__Your objective__:
The lines from the start of the data through the line with "L2: 2.2uH (VX, VX2) -> 68uH (VX, VX2)" are to be returned verbatim; all later lines are to be omitted.

Itemized modification records
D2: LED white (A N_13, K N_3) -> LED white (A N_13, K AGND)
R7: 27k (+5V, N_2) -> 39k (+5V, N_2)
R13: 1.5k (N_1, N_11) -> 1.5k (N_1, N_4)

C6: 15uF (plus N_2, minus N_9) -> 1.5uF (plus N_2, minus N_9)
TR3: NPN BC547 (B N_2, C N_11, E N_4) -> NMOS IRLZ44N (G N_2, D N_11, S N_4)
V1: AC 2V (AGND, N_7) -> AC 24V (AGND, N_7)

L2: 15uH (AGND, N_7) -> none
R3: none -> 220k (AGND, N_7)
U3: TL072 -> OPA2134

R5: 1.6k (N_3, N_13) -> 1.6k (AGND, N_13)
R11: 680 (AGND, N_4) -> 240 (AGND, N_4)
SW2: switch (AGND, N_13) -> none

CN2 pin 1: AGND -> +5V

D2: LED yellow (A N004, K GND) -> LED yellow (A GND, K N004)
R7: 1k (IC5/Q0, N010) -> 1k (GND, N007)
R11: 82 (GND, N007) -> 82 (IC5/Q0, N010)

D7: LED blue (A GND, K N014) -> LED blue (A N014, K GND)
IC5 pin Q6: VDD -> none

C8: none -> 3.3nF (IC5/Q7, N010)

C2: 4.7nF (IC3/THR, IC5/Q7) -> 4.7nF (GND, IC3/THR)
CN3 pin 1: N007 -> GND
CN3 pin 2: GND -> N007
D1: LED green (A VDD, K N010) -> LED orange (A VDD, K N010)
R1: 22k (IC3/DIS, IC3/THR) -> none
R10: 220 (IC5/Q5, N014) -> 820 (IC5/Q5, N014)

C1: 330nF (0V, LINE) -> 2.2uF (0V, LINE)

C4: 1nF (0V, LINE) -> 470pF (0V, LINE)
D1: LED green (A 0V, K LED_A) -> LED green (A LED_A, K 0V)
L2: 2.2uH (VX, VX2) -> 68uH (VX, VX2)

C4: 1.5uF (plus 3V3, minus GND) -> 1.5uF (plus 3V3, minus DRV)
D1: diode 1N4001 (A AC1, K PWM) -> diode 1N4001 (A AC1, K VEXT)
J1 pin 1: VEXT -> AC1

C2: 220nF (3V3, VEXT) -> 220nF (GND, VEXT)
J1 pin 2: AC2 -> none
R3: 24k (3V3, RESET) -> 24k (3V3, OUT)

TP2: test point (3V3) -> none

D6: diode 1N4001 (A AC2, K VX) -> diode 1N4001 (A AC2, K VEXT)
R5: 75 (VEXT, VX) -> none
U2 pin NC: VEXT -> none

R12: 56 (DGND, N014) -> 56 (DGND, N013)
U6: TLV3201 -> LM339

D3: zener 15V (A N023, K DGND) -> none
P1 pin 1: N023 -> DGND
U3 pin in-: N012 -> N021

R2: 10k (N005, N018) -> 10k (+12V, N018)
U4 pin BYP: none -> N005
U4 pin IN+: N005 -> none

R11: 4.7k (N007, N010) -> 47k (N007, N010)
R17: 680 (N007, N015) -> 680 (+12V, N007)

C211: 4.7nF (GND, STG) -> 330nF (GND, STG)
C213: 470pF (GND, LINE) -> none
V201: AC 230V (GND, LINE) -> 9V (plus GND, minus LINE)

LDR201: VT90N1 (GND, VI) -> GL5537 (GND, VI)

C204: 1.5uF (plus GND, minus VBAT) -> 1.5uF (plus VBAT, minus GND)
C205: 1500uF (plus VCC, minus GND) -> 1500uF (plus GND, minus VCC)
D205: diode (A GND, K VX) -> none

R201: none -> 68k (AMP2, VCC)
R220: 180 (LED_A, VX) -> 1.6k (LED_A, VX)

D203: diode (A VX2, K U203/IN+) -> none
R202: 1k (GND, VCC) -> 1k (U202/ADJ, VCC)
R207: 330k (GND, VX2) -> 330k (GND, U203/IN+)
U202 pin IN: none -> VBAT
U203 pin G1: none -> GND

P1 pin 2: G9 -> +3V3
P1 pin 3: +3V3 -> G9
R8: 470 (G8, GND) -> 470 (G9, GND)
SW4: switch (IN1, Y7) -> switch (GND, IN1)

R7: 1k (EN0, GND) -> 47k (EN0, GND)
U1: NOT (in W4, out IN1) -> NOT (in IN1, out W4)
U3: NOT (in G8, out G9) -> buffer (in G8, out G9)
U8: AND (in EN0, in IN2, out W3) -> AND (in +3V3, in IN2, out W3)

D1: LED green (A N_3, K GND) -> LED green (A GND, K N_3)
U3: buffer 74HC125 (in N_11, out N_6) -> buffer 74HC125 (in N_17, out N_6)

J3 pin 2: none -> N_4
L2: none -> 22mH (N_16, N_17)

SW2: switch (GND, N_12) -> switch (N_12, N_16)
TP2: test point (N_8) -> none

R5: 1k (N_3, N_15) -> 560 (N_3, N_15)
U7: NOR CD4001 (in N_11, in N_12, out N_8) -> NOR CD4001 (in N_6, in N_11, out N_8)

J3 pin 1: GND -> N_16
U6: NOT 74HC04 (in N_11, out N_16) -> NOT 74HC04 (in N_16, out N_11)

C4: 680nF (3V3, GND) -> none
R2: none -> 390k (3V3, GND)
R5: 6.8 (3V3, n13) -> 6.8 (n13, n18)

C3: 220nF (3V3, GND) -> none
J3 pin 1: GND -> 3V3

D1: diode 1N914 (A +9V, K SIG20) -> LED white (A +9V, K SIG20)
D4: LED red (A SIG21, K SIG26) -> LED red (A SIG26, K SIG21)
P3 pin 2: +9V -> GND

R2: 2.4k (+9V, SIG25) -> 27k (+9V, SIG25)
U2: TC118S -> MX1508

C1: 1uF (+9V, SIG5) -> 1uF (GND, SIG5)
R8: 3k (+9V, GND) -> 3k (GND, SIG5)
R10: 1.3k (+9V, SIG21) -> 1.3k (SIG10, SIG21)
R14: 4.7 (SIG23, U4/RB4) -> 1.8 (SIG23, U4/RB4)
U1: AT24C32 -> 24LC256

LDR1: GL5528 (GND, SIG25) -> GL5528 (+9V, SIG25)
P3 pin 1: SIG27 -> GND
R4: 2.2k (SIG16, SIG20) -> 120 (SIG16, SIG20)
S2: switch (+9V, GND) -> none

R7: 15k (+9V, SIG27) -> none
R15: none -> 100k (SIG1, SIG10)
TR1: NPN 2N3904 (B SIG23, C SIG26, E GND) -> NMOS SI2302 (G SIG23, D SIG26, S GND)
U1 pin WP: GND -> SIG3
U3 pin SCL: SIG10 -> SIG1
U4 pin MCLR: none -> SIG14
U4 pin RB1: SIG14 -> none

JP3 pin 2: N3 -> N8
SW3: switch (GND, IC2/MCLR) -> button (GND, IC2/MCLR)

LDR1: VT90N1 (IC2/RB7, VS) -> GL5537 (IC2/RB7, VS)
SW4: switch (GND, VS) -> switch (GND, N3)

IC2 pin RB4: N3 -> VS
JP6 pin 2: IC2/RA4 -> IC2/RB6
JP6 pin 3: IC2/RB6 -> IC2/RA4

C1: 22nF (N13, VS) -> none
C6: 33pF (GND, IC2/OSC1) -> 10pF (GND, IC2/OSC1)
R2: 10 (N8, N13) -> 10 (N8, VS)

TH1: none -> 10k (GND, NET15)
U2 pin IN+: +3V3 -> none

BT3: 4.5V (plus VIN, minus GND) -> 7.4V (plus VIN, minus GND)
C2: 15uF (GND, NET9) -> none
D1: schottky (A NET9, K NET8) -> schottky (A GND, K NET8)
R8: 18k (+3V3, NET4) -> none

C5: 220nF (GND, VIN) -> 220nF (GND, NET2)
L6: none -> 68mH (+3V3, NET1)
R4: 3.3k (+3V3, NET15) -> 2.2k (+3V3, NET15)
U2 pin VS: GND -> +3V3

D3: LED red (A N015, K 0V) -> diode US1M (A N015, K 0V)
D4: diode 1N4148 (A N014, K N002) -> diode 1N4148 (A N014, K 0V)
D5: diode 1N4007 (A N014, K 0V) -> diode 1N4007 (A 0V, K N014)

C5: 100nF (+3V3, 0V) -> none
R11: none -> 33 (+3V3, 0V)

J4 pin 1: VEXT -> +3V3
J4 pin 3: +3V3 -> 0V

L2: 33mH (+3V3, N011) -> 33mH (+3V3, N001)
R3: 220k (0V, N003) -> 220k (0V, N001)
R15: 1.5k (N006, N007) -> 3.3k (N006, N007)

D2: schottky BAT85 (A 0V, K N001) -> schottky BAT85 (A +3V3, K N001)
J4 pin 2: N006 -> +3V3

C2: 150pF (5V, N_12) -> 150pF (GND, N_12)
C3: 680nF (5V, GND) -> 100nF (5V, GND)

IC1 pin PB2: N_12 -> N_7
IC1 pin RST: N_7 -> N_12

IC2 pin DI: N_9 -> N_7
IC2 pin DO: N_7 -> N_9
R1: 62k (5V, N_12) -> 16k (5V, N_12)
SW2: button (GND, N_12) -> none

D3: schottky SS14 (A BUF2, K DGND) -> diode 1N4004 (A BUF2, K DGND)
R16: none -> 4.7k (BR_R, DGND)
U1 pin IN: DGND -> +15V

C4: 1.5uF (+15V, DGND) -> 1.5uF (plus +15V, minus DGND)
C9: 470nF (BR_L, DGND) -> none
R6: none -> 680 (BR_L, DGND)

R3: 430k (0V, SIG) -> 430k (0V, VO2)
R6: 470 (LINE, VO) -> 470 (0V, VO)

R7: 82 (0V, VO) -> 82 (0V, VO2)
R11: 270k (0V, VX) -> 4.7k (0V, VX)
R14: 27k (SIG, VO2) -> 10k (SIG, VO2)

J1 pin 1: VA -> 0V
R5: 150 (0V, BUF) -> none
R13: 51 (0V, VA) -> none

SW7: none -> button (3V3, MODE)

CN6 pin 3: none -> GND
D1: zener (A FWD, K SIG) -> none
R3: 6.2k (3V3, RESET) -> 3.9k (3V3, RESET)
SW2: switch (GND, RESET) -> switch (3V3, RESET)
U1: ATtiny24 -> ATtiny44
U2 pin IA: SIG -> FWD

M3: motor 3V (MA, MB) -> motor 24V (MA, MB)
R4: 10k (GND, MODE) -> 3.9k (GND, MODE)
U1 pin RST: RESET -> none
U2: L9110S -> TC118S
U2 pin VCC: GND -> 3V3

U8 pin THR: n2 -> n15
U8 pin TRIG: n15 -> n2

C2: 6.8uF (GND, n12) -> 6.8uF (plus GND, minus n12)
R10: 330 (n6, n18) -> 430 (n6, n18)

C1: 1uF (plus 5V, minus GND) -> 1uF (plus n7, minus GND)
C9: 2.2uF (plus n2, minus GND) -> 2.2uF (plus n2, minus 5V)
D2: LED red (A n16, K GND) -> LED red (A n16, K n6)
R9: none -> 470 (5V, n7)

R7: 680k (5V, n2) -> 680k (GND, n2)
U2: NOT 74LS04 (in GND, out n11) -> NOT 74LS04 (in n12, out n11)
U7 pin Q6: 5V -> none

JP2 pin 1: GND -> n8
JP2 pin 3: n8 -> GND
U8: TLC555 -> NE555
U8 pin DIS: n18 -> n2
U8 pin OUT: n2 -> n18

__Task solution__:
D2: LED white (A N_13, K N_3) -> LED white (A N_13, K AGND)
R7: 27k (+5V, N_2) -> 39k (+5V, N_2)
R13: 1.5k (N_1, N_11) -> 1.5k (N_1, N_4)

C6: 15uF (plus N_2, minus N_9) -> 1.5uF (plus N_2, minus N_9)
TR3: NPN BC547 (B N_2, C N_11, E N_4) -> NMOS IRLZ44N (G N_2, D N_11, S N_4)
V1: AC 2V (AGND, N_7) -> AC 24V (AGND, N_7)

L2: 15uH (AGND, N_7) -> none
R3: none -> 220k (AGND, N_7)
U3: TL072 -> OPA2134

R5: 1.6k (N_3, N_13) -> 1.6k (AGND, N_13)
R11: 680 (AGND, N_4) -> 240 (AGND, N_4)
SW2: switch (AGND, N_13) -> none

CN2 pin 1: AGND -> +5V

D2: LED yellow (A N004, K GND) -> LED yellow (A GND, K N004)
R7: 1k (IC5/Q0, N010) -> 1k (GND, N007)
R11: 82 (GND, N007) -> 82 (IC5/Q0, N010)

D7: LED blue (A GND, K N014) -> LED blue (A N014, K GND)
IC5 pin Q6: VDD -> none

C8: none -> 3.3nF (IC5/Q7, N010)

C2: 4.7nF (IC3/THR, IC5/Q7) -> 4.7nF (GND, IC3/THR)
CN3 pin 1: N007 -> GND
CN3 pin 2: GND -> N007
D1: LED green (A VDD, K N010) -> LED orange (A VDD, K N010)
R1: 22k (IC3/DIS, IC3/THR) -> none
R10: 220 (IC5/Q5, N014) -> 820 (IC5/Q5, N014)

C1: 330nF (0V, LINE) -> 2.2uF (0V, LINE)

C4: 1nF (0V, LINE) -> 470pF (0V, LINE)
D1: LED green (A 0V, K LED_A) -> LED green (A LED_A, K 0V)
L2: 2.2uH (VX, VX2) -> 68uH (VX, VX2)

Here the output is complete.